Segment Start: Supplied data

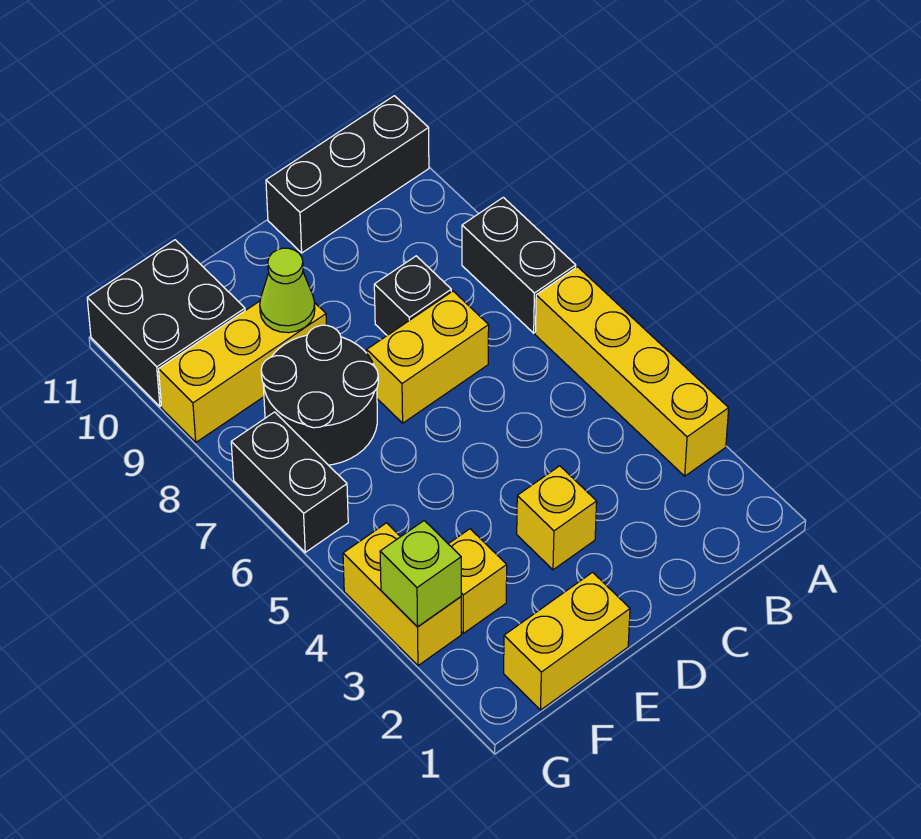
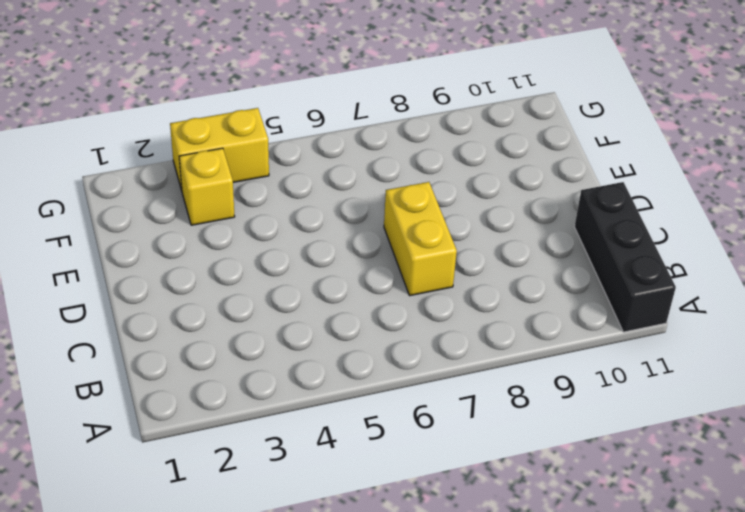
none -> yellow brick A3:A6 level 1
none -> black brick A7:A8 level 1
none -> black brick C8 level 1

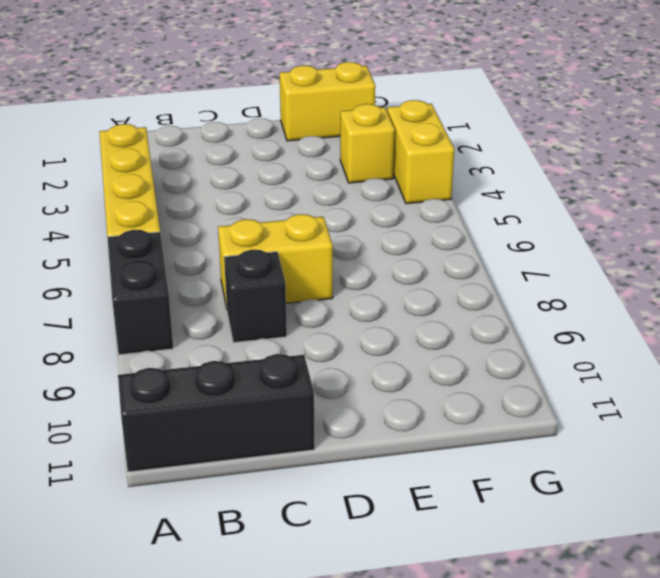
none -> yellow brick D3 level 1
none -> black round brick E7:F8 level 1
none -> yellow brick E9:G9 level 1

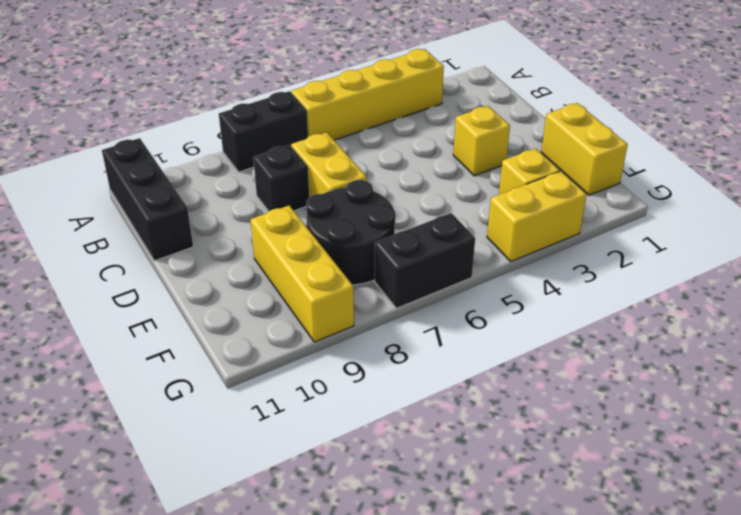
none -> black brick F10:G11 level 1
none -> lime cone E9 level 2
none -> lime brick G3 level 2

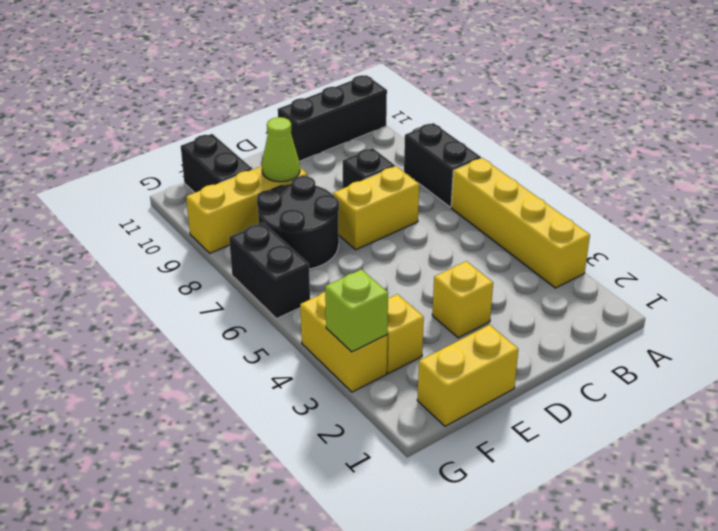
black brick F10:F11 level 1 -> black brick F10:G11 level 1

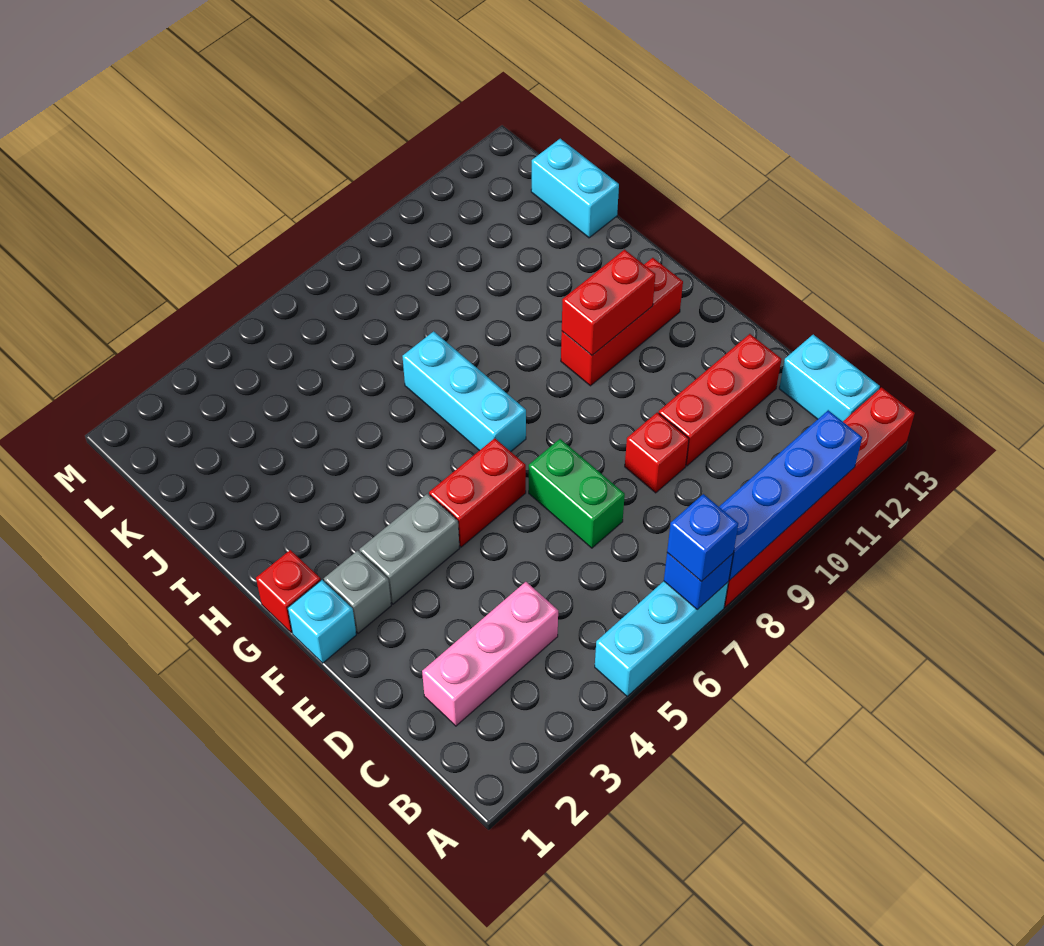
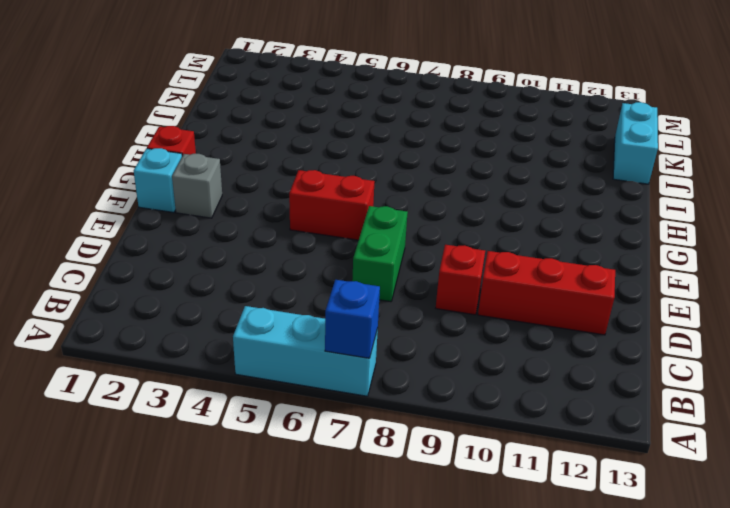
none -> red brick A8:A13 level 1
none -> cyan brick B13:C13 level 1
none -> pink brick C2:C4 level 1

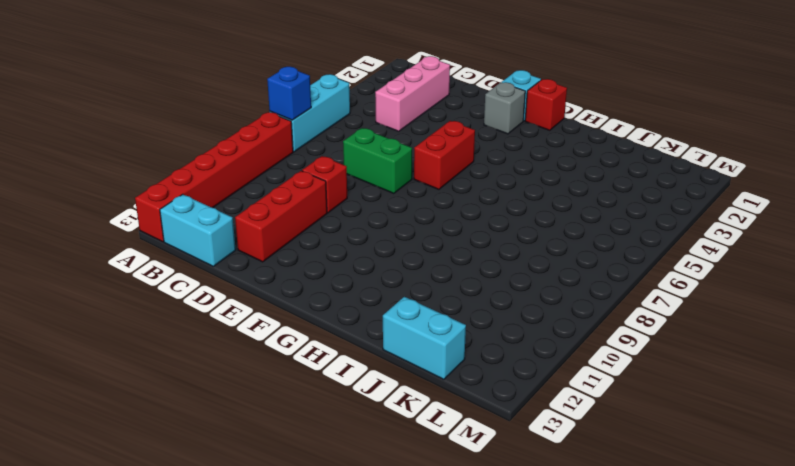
none -> grey brick F3:F4 level 1
none -> cyan brick G7:I7 level 1
none -> red brick G10:G12 level 1

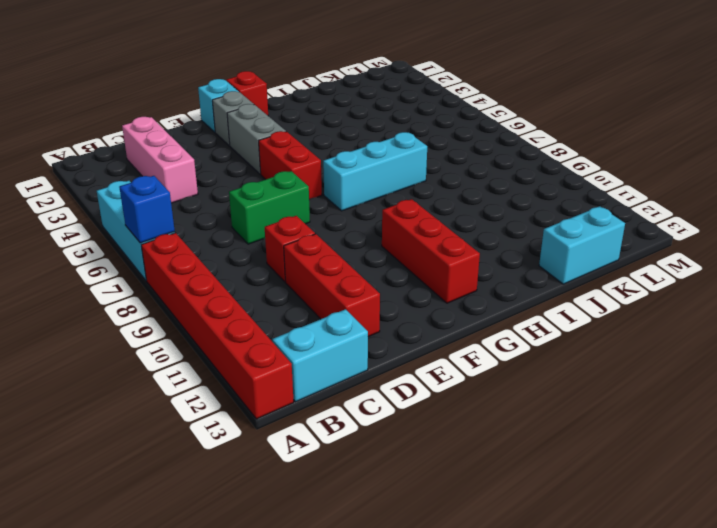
none -> blue brick A8:A11 level 2
none -> red brick G10:G11 level 2
none -> blue brick A7 level 3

Segment End: Supplied data

● **Task to carry out**: Every record must be copied exactly, with images dropped from the result.

● **Solution below**:
none -> yellow brick A3:A6 level 1
none -> black brick A7:A8 level 1
none -> black brick C8 level 1

none -> yellow brick D3 level 1
none -> black round brick E7:F8 level 1
none -> yellow brick E9:G9 level 1

none -> black brick F10:G11 level 1
none -> lime cone E9 level 2
none -> lime brick G3 level 2

black brick F10:F11 level 1 -> black brick F10:G11 level 1

none -> red brick A8:A13 level 1
none -> cyan brick B13:C13 level 1
none -> pink brick C2:C4 level 1

none -> grey brick F3:F4 level 1
none -> cyan brick G7:I7 level 1
none -> red brick G10:G12 level 1

none -> blue brick A8:A11 level 2
none -> red brick G10:G11 level 2
none -> blue brick A7 level 3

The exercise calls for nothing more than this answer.